WORK REQUIRED: Which lines in the records below include the word "yellow"? Report each of them in full.

DATA TO EXAMINE:
########################################

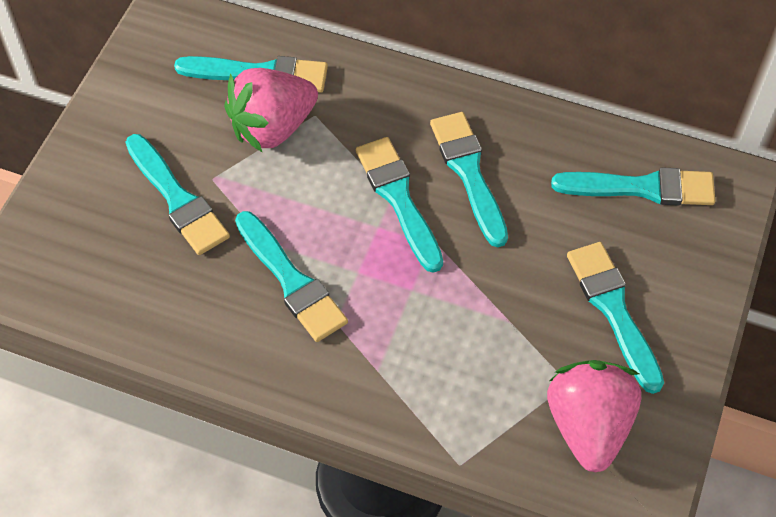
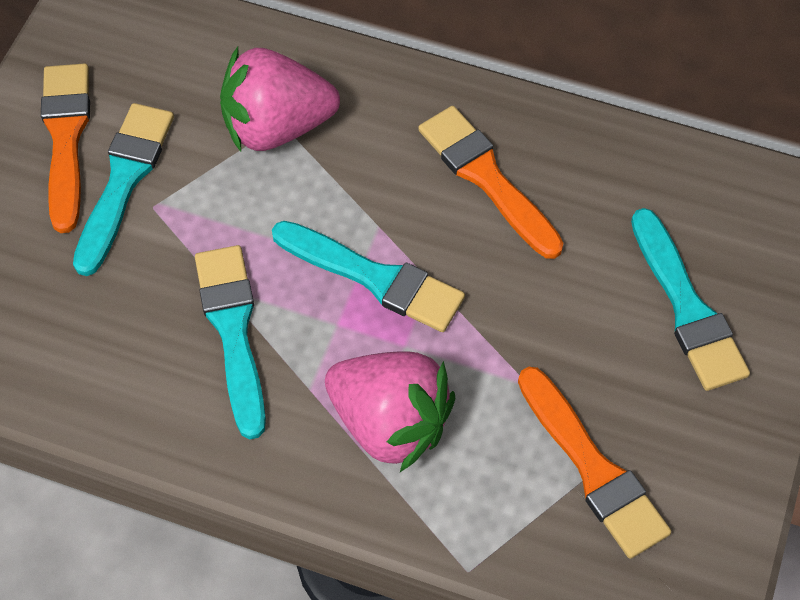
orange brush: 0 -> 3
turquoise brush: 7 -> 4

########################################

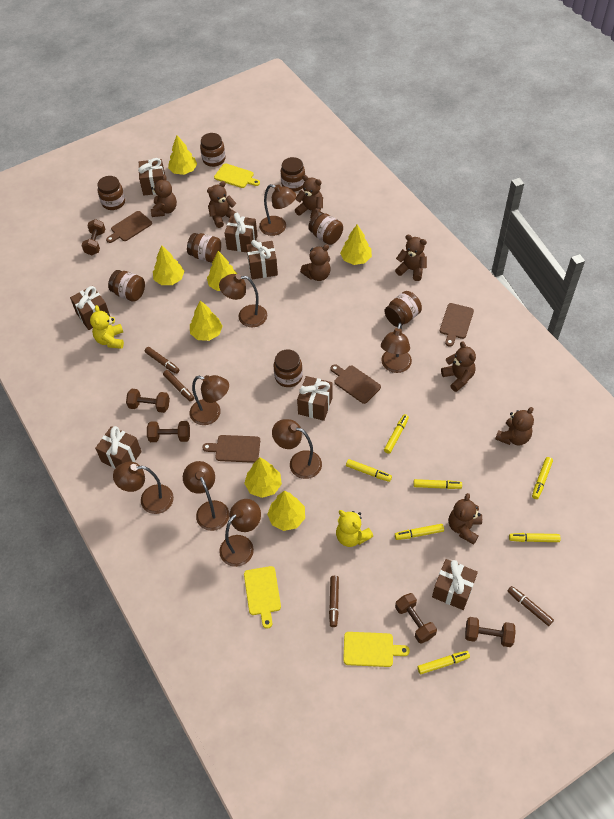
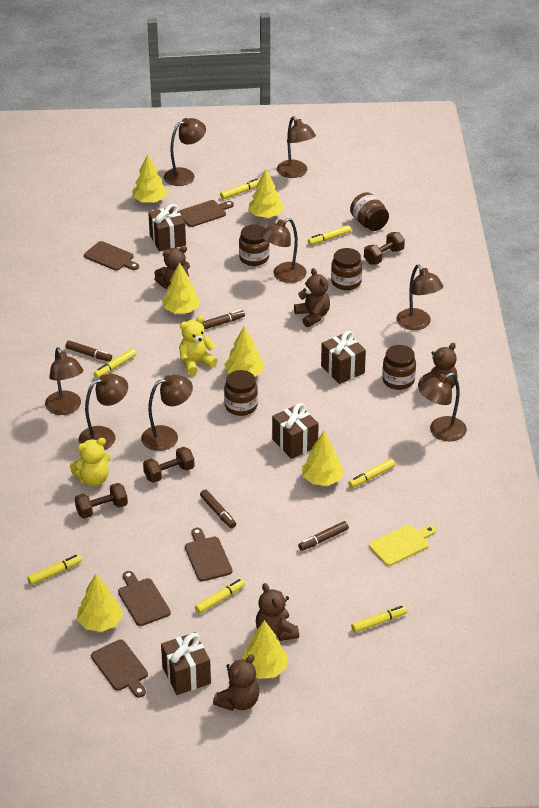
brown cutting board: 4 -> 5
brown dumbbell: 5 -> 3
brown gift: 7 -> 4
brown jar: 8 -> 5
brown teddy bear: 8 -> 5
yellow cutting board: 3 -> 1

########################################

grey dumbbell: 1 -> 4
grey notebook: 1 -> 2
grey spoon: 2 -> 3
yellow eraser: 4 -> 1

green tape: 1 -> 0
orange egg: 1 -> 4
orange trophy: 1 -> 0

########################################

ANSWER SPACE:
yellow cutting board: 3 -> 1
yellow eraser: 4 -> 1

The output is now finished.